- [What the task asks]:
Each line that contains "SCALE" needs to be copied from the listing.
======== Supplied records ========
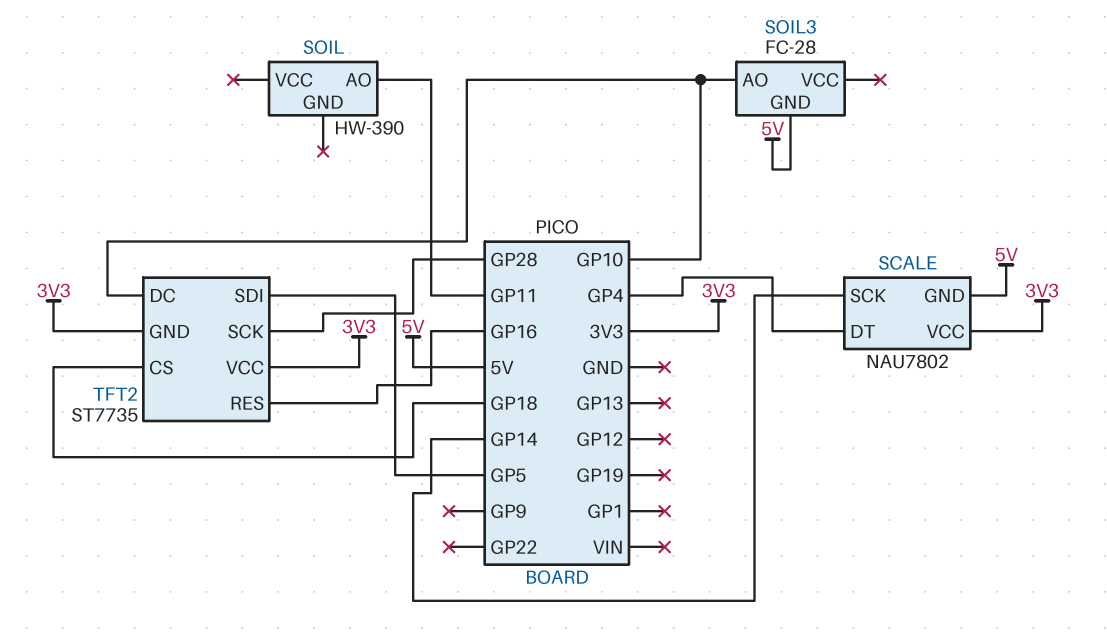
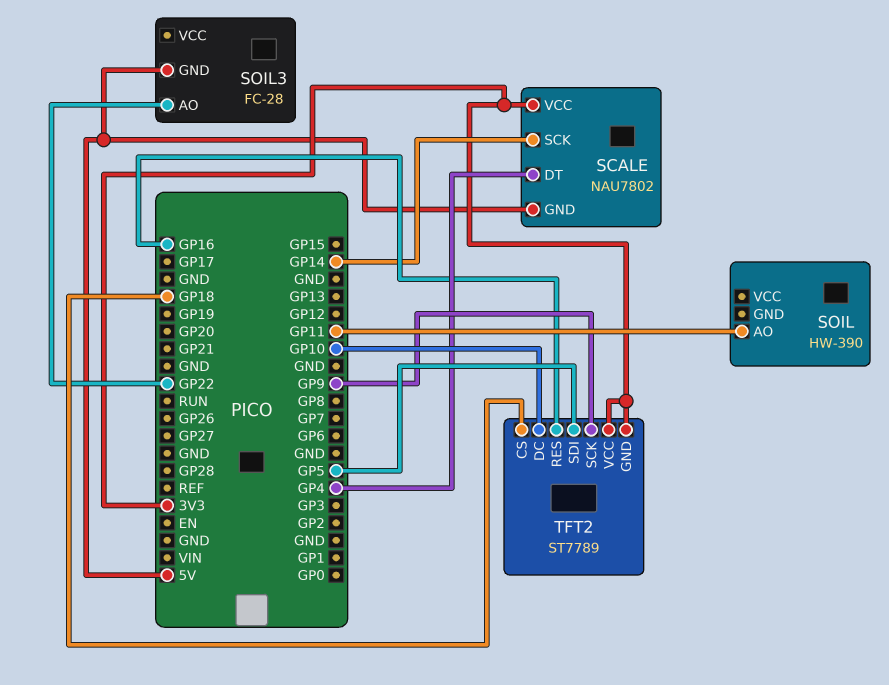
SOIL3 pin AO: GP10 -> GP22
TFT2: ST7735 -> ST7789
TFT2 pin SCK: GP28 -> GP9

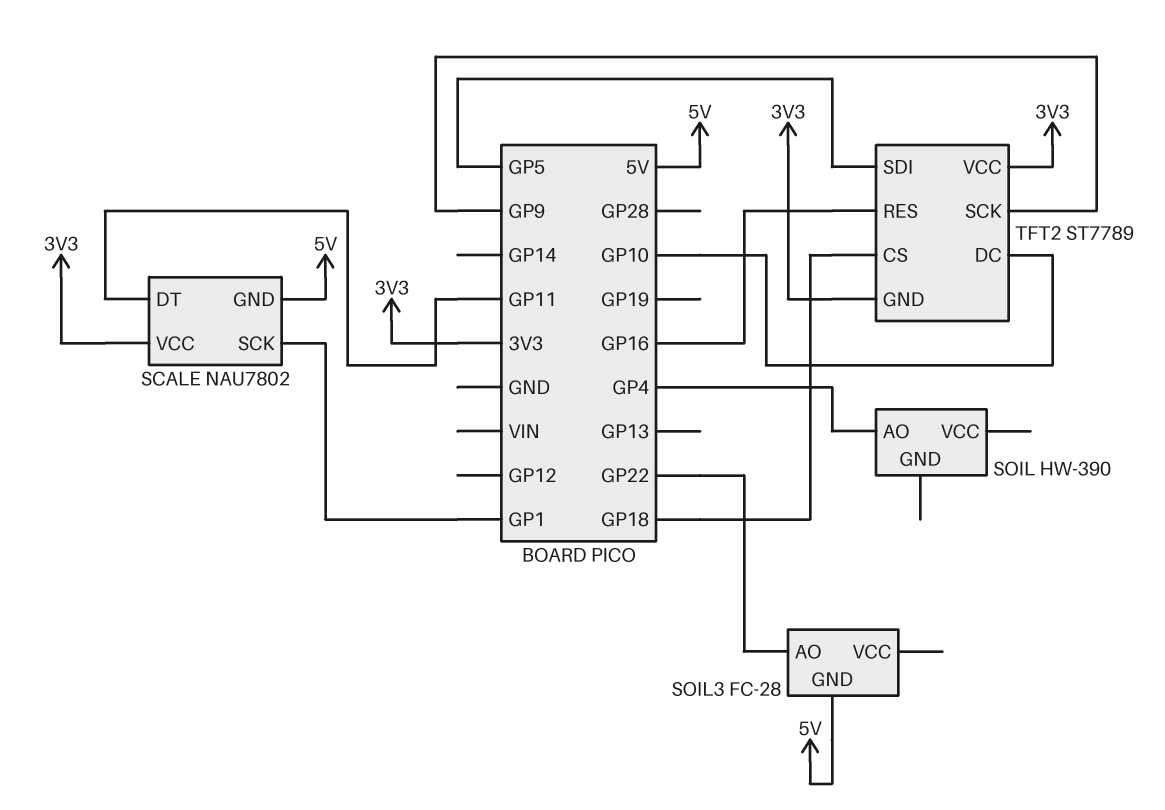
SCALE pin DT: GP4 -> GP11
SCALE pin SCK: GP14 -> GP1
SOIL pin AO: GP11 -> GP4

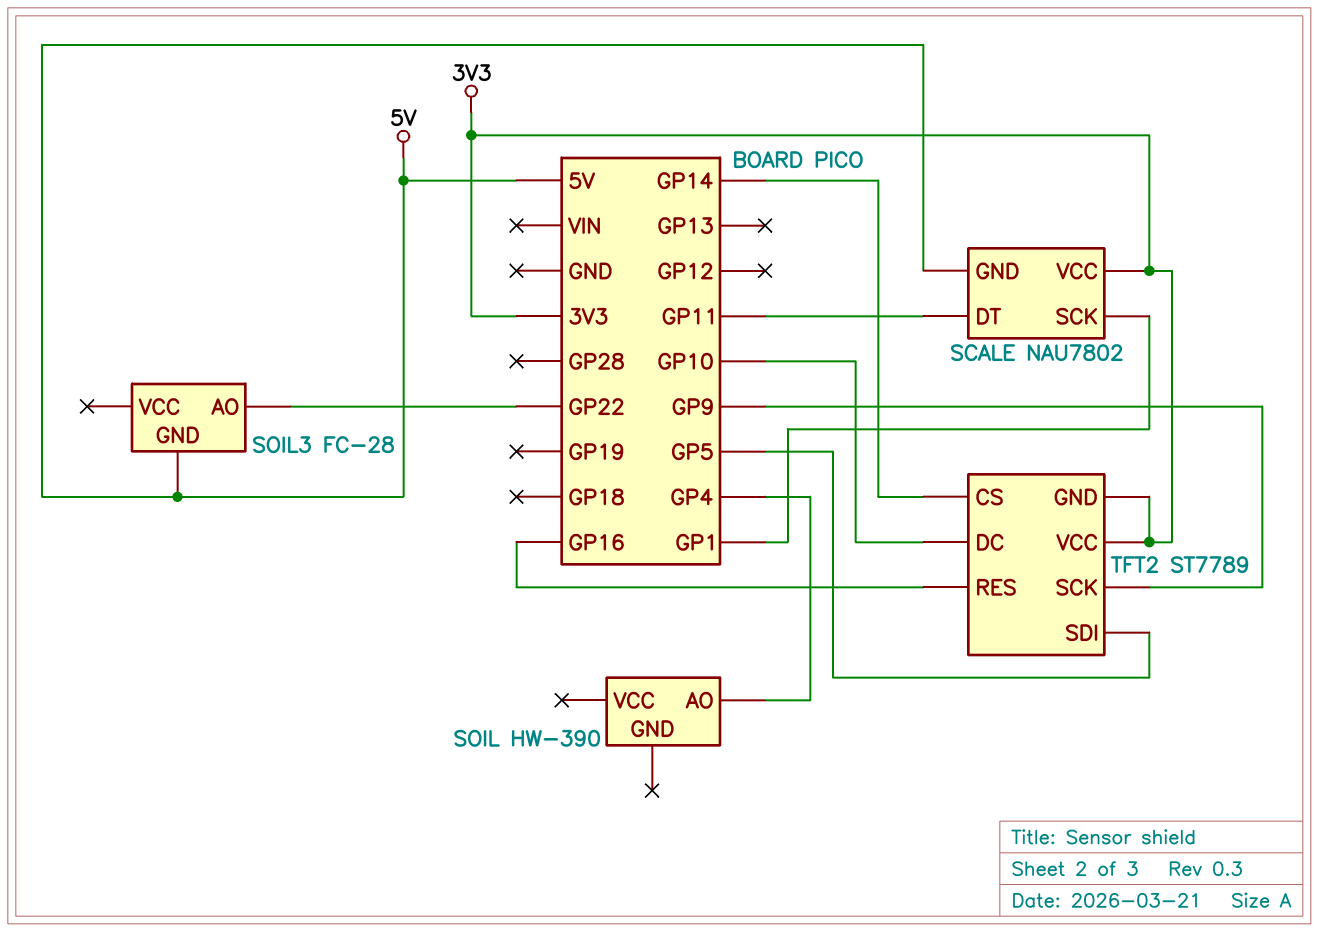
TFT2 pin CS: GP18 -> GP14

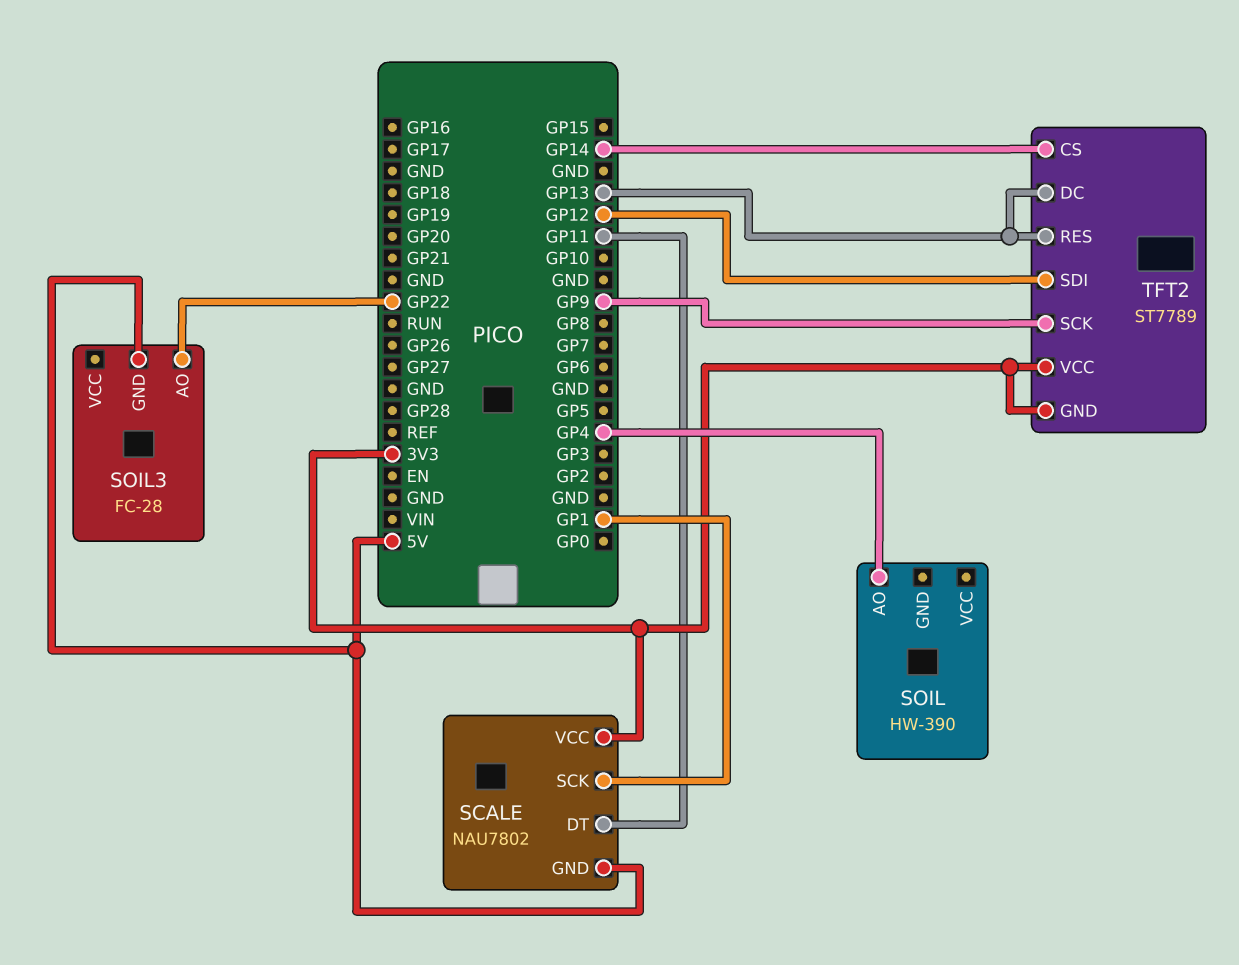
TFT2 pin DC: GP10 -> GP13
TFT2 pin RES: GP16 -> GP13
TFT2 pin SDI: GP5 -> GP12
========
- [Solution for this problem]:
SCALE pin DT: GP4 -> GP11
SCALE pin SCK: GP14 -> GP1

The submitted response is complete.